▼

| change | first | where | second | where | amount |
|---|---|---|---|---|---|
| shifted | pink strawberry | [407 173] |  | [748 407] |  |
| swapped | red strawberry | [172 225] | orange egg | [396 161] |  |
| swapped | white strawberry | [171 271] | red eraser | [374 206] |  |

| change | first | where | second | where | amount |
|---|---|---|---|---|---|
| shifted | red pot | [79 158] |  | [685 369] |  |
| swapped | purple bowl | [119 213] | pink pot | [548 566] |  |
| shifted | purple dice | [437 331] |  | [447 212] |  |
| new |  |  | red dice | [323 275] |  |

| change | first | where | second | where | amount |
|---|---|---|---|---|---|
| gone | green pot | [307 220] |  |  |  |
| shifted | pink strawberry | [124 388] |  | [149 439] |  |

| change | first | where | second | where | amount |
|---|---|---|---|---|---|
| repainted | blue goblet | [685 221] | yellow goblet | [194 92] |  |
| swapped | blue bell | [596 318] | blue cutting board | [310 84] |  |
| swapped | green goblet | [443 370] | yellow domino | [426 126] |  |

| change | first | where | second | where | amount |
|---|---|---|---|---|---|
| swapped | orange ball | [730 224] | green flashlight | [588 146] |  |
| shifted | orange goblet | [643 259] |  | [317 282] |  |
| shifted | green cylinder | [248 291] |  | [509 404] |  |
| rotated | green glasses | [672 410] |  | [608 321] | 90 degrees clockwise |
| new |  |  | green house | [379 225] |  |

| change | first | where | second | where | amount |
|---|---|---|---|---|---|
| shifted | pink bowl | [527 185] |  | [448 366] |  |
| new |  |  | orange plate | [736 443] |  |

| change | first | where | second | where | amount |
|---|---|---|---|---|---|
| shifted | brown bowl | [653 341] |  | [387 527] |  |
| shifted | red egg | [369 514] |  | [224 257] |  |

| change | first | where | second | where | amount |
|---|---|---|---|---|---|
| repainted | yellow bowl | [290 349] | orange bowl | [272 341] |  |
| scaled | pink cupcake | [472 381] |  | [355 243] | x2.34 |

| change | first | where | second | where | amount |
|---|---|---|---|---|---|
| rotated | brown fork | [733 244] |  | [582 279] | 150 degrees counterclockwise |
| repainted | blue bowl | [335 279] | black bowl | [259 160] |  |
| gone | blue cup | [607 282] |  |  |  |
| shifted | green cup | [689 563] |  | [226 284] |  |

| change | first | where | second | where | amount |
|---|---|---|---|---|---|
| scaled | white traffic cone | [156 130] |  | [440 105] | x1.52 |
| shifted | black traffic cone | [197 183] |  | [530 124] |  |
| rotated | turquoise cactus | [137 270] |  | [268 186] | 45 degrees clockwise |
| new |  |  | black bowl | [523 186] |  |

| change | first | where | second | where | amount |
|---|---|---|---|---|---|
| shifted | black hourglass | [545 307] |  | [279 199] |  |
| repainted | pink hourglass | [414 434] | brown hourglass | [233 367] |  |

▲

### Exercise
Reproduce the records above with every character intact.

### Final answer
| change | first | where | second | where | amount |
|---|---|---|---|---|---|
| shifted | pink strawberry | [407 173] |  | [748 407] |  |
| swapped | red strawberry | [172 225] | orange egg | [396 161] |  |
| swapped | white strawberry | [171 271] | red eraser | [374 206] |  |

| change | first | where | second | where | amount |
|---|---|---|---|---|---|
| shifted | red pot | [79 158] |  | [685 369] |  |
| swapped | purple bowl | [119 213] | pink pot | [548 566] |  |
| shifted | purple dice | [437 331] |  | [447 212] |  |
| new |  |  | red dice | [323 275] |  |

| change | first | where | second | where | amount |
|---|---|---|---|---|---|
| gone | green pot | [307 220] |  |  |  |
| shifted | pink strawberry | [124 388] |  | [149 439] |  |

| change | first | where | second | where | amount |
|---|---|---|---|---|---|
| repainted | blue goblet | [685 221] | yellow goblet | [194 92] |  |
| swapped | blue bell | [596 318] | blue cutting board | [310 84] |  |
| swapped | green goblet | [443 370] | yellow domino | [426 126] |  |

| change | first | where | second | where | amount |
|---|---|---|---|---|---|
| swapped | orange ball | [730 224] | green flashlight | [588 146] |  |
| shifted | orange goblet | [643 259] |  | [317 282] |  |
| shifted | green cylinder | [248 291] |  | [509 404] |  |
| rotated | green glasses | [672 410] |  | [608 321] | 90 degrees clockwise |
| new |  |  | green house | [379 225] |  |

| change | first | where | second | where | amount |
|---|---|---|---|---|---|
| shifted | pink bowl | [527 185] |  | [448 366] |  |
| new |  |  | orange plate | [736 443] |  |

| change | first | where | second | where | amount |
|---|---|---|---|---|---|
| shifted | brown bowl | [653 341] |  | [387 527] |  |
| shifted | red egg | [369 514] |  | [224 257] |  |

| change | first | where | second | where | amount |
|---|---|---|---|---|---|
| repainted | yellow bowl | [290 349] | orange bowl | [272 341] |  |
| scaled | pink cupcake | [472 381] |  | [355 243] | x2.34 |

| change | first | where | second | where | amount |
|---|---|---|---|---|---|
| rotated | brown fork | [733 244] |  | [582 279] | 150 degrees counterclockwise |
| repainted | blue bowl | [335 279] | black bowl | [259 160] |  |
| gone | blue cup | [607 282] |  |  |  |
| shifted | green cup | [689 563] |  | [226 284] |  |

| change | first | where | second | where | amount |
|---|---|---|---|---|---|
| scaled | white traffic cone | [156 130] |  | [440 105] | x1.52 |
| shifted | black traffic cone | [197 183] |  | [530 124] |  |
| rotated | turquoise cactus | [137 270] |  | [268 186] | 45 degrees clockwise |
| new |  |  | black bowl | [523 186] |  |

| change | first | where | second | where | amount |
|---|---|---|---|---|---|
| shifted | black hourglass | [545 307] |  | [279 199] |  |
| repainted | pink hourglass | [414 434] | brown hourglass | [233 367] |  |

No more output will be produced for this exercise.